_WORK TASK_. Could every line below be written out exactly as it appears?
Content starts
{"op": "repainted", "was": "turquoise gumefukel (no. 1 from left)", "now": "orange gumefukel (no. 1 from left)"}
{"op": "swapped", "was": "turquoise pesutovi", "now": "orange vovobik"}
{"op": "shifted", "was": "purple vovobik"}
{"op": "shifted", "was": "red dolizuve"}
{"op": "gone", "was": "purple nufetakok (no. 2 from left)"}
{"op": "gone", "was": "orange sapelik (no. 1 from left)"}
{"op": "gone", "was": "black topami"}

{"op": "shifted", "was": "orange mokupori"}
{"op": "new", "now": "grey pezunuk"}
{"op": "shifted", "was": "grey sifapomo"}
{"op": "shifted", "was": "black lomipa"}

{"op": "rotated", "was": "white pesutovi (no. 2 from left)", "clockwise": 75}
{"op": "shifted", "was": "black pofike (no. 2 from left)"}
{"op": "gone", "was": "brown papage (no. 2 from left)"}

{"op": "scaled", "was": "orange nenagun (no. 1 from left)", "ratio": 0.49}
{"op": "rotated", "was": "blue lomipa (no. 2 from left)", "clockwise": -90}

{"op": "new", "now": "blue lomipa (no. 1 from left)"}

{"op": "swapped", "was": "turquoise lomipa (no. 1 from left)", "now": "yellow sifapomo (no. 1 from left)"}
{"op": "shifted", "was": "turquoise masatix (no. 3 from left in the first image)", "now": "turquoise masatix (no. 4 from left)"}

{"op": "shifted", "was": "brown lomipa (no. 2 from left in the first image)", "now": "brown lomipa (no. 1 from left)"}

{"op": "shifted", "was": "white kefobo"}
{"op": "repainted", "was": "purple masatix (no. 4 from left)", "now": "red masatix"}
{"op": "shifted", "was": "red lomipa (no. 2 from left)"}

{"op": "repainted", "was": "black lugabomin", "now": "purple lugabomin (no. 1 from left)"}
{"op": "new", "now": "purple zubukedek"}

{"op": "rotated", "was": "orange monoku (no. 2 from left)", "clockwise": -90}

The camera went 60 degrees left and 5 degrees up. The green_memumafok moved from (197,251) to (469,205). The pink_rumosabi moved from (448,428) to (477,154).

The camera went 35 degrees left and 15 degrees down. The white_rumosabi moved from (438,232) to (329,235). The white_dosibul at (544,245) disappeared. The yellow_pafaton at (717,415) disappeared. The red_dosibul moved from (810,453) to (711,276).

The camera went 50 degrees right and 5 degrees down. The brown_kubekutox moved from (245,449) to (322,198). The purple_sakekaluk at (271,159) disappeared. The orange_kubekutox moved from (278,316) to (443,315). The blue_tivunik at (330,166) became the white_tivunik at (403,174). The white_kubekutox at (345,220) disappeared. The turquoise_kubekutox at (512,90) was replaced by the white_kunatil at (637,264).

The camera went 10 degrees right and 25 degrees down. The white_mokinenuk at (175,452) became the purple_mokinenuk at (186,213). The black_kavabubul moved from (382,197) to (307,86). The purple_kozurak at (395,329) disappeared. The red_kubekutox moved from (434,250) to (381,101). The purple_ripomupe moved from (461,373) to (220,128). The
Content ends
_OUTPUT_.
{"op": "repainted", "was": "turquoise gumefukel (no. 1 from left)", "now": "orange gumefukel (no. 1 from left)"}
{"op": "swapped", "was": "turquoise pesutovi", "now": "orange vovobik"}
{"op": "shifted", "was": "purple vovobik"}
{"op": "shifted", "was": "red dolizuve"}
{"op": "gone", "was": "purple nufetakok (no. 2 from left)"}
{"op": "gone", "was": "orange sapelik (no. 1 from left)"}
{"op": "gone", "was": "black topami"}

{"op": "shifted", "was": "orange mokupori"}
{"op": "new", "now": "grey pezunuk"}
{"op": "shifted", "was": "grey sifapomo"}
{"op": "shifted", "was": "black lomipa"}

{"op": "rotated", "was": "white pesutovi (no. 2 from left)", "clockwise": 75}
{"op": "shifted", "was": "black pofike (no. 2 from left)"}
{"op": "gone", "was": "brown papage (no. 2 from left)"}

{"op": "scaled", "was": "orange nenagun (no. 1 from left)", "ratio": 0.49}
{"op": "rotated", "was": "blue lomipa (no. 2 from left)", "clockwise": -90}

{"op": "new", "now": "blue lomipa (no. 1 from left)"}

{"op": "swapped", "was": "turquoise lomipa (no. 1 from left)", "now": "yellow sifapomo (no. 1 from left)"}
{"op": "shifted", "was": "turquoise masatix (no. 3 from left in the first image)", "now": "turquoise masatix (no. 4 from left)"}

{"op": "shifted", "was": "brown lomipa (no. 2 from left in the first image)", "now": "brown lomipa (no. 1 from left)"}

{"op": "shifted", "was": "white kefobo"}
{"op": "repainted", "was": "purple masatix (no. 4 from left)", "now": "red masatix"}
{"op": "shifted", "was": "red lomipa (no. 2 from left)"}

{"op": "repainted", "was": "black lugabomin", "now": "purple lugabomin (no. 1 from left)"}
{"op": "new", "now": "purple zubukedek"}

{"op": "rotated", "was": "orange monoku (no. 2 from left)", "clockwise": -90}

The camera went 60 degrees left and 5 degrees up. The green_memumafok moved from (197,251) to (469,205). The pink_rumosabi moved from (448,428) to (477,154).

The camera went 35 degrees left and 15 degrees down. The white_rumosabi moved from (438,232) to (329,235). The white_dosibul at (544,245) disappeared. The yellow_pafaton at (717,415) disappeared. The red_dosibul moved from (810,453) to (711,276).

The camera went 50 degrees right and 5 degrees down. The brown_kubekutox moved from (245,449) to (322,198). The purple_sakekaluk at (271,159) disappeared. The orange_kubekutox moved from (278,316) to (443,315). The blue_tivunik at (330,166) became the white_tivunik at (403,174). The white_kubekutox at (345,220) disappeared. The turquoise_kubekutox at (512,90) was replaced by the white_kunatil at (637,264).

The camera went 10 degrees right and 25 degrees down. The white_mokinenuk at (175,452) became the purple_mokinenuk at (186,213). The black_kavabubul moved from (382,197) to (307,86). The purple_kozurak at (395,329) disappeared. The red_kubekutox moved from (434,250) to (381,101). The purple_ripomupe moved from (461,373) to (220,128). The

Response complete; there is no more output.